Exercise prompt = Copy each line below holding "orange".

Source data Start Marker

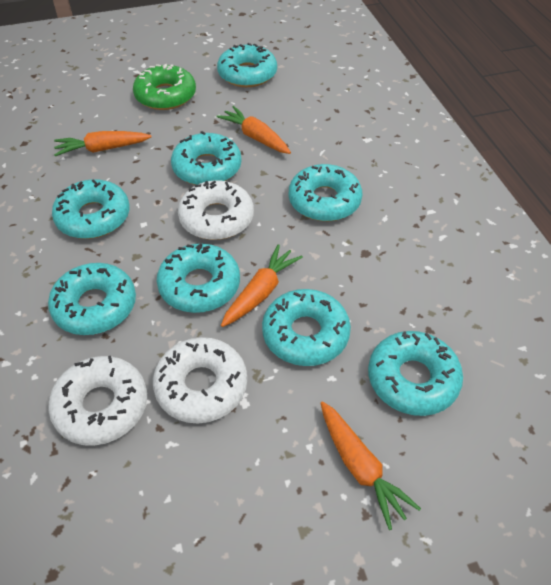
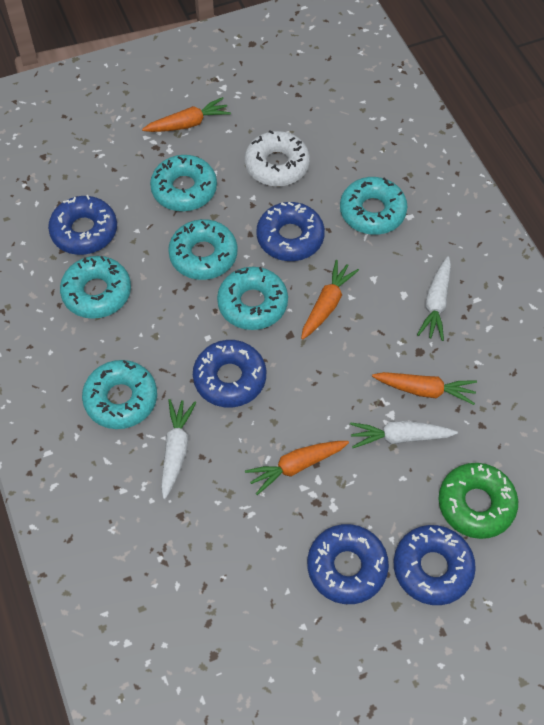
blue donut: 0 -> 5
turquoise donut: 8 -> 6
white carrot: 0 -> 3
white donut: 3 -> 1

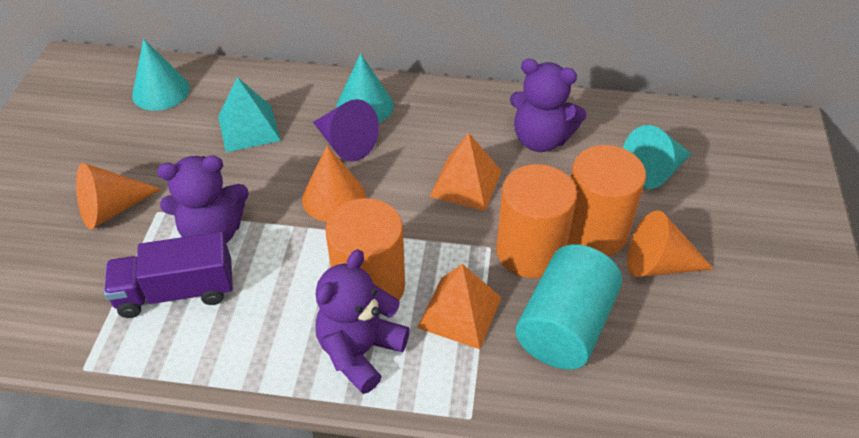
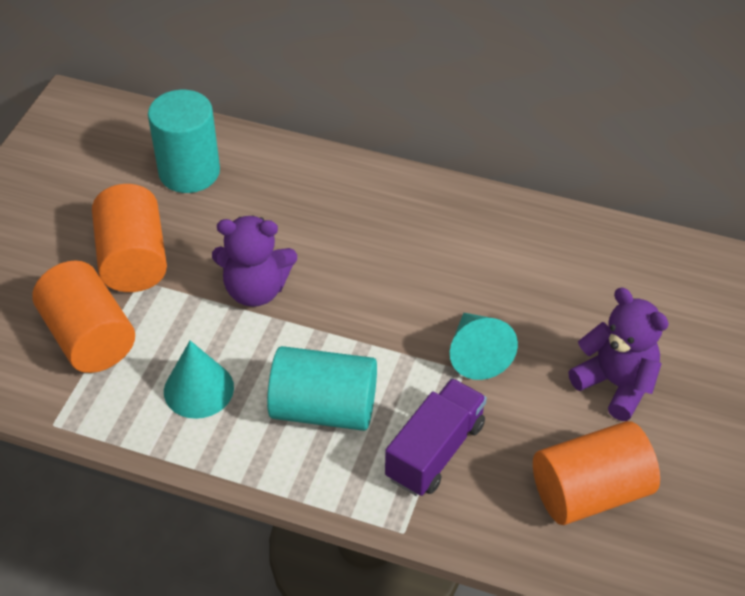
orange cone: 3 -> 0
orange pyramid: 2 -> 0
purple cone: 1 -> 0
purple teddy bear: 3 -> 2
turquoise cone: 3 -> 2
turquoise cylinder: 1 -> 2
turquoise pyramid: 1 -> 0

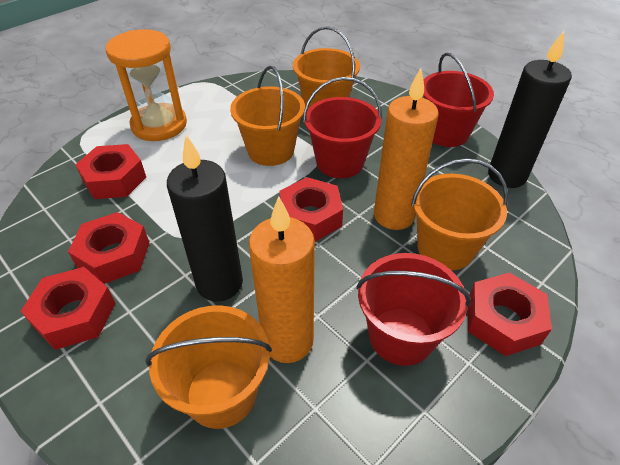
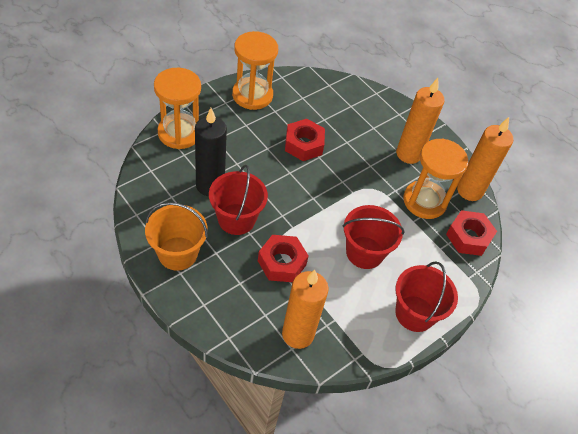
black candle: 2 -> 1
orange bucket: 4 -> 1
orange candle: 2 -> 3
orange hourglass: 1 -> 3
red nut: 5 -> 3

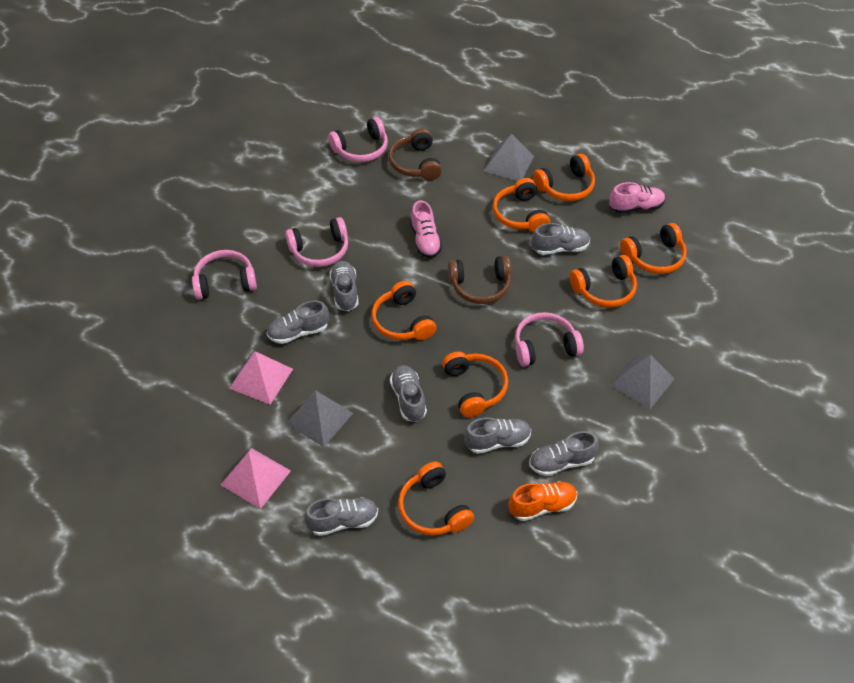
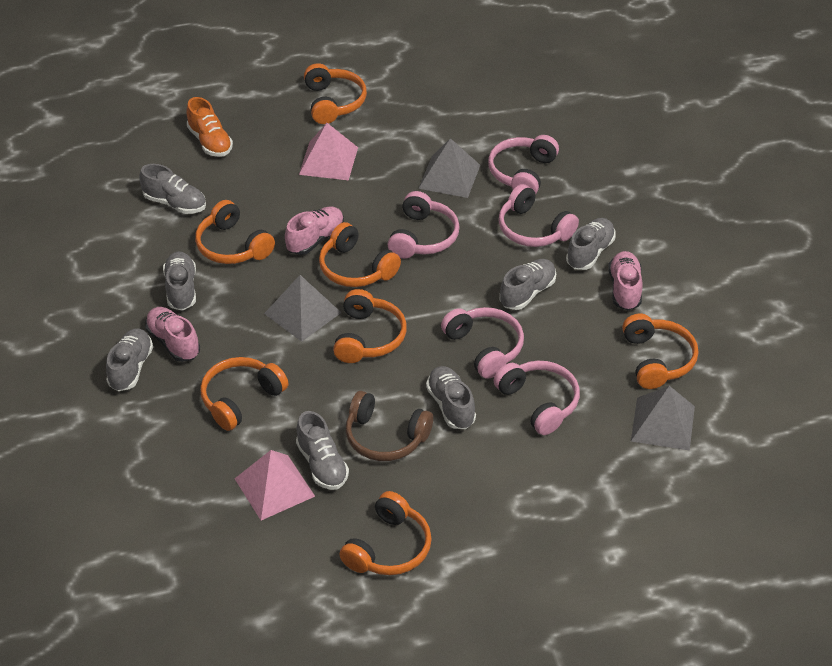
brown headphones: 2 -> 1
pink headphones: 4 -> 5
pink shoe: 2 -> 3

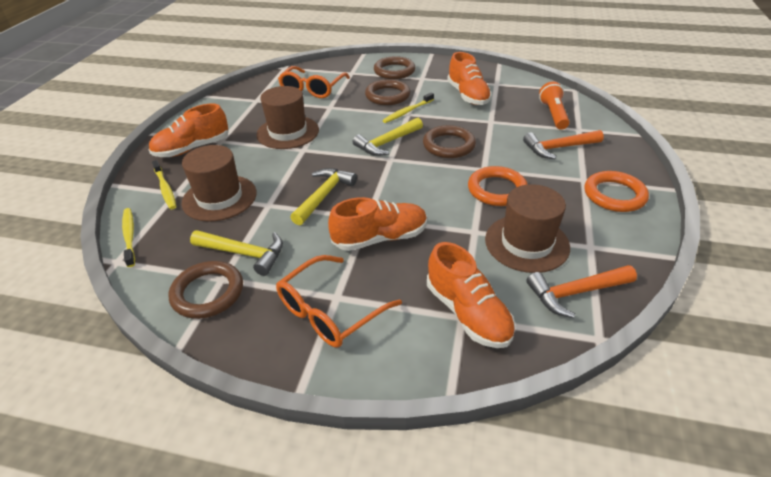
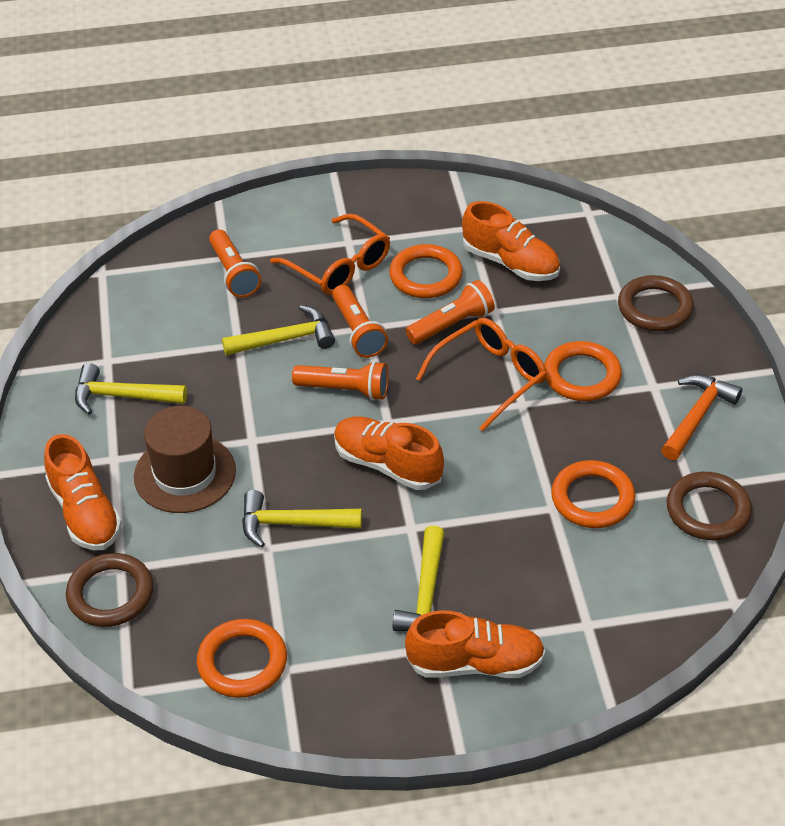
brown hat: 3 -> 1
brown ring: 4 -> 3
orange flashlight: 1 -> 4
orange hammer: 2 -> 1
orange ring: 2 -> 4
yellow hammer: 3 -> 4
yellow toothbrush: 3 -> 0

Source data End Marker

Final answer =
orange cone: 3 -> 0
orange pyramid: 2 -> 0
orange bucket: 4 -> 1
orange candle: 2 -> 3
orange hourglass: 1 -> 3
orange flashlight: 1 -> 4
orange hammer: 2 -> 1
orange ring: 2 -> 4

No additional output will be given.